To do
Beginning with the line that has "yellow pear [751,137,816,225]", please write out each remaining line of the listing below, word for word.
=== Given information ===
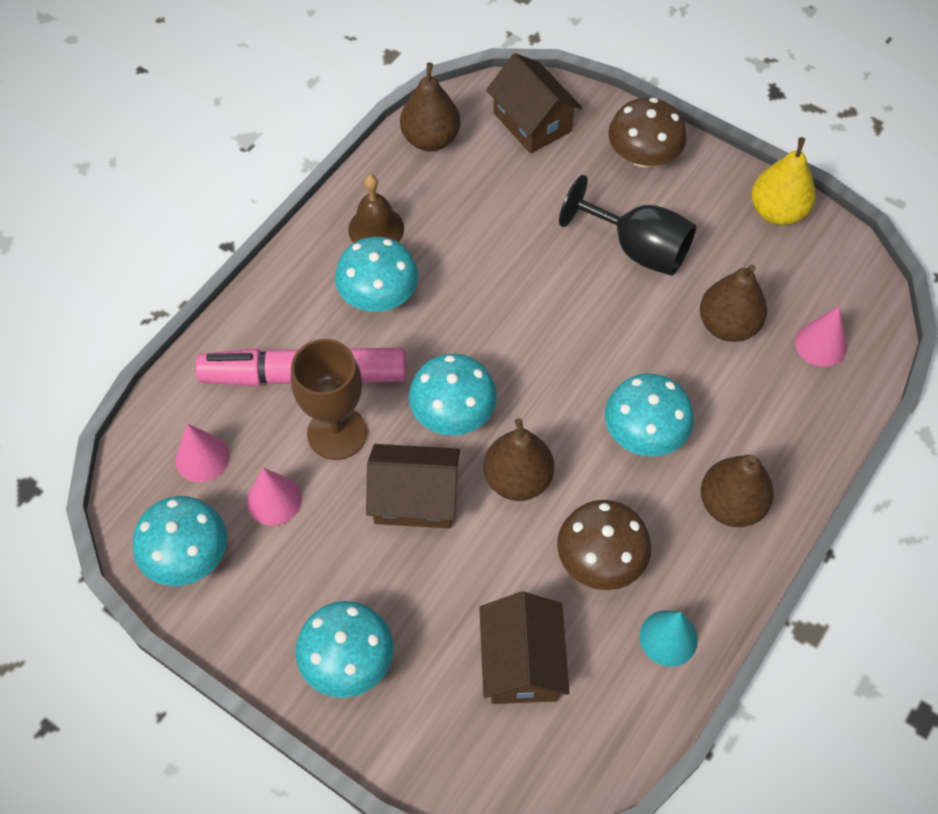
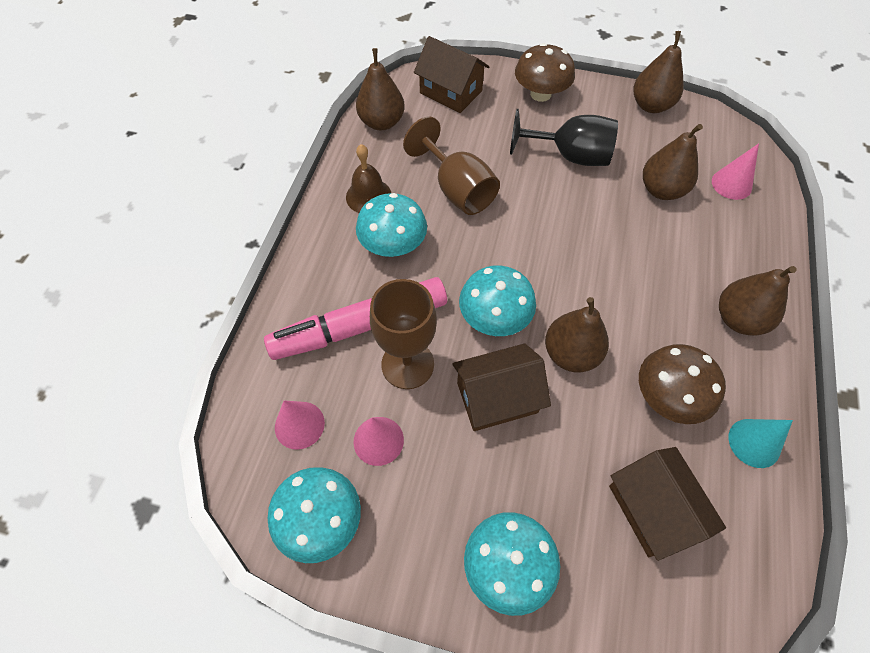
camera: 20 degrees left, 0 degrees up
turquoise mushroom [605,374,694,457] -> none
yellow pear [751,137,816,225] -> brown pear [634,31,684,113]
none -> brown goblet [403,117,500,215]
===
Task answer
yellow pear [751,137,816,225] -> brown pear [634,31,684,113]
none -> brown goblet [403,117,500,215]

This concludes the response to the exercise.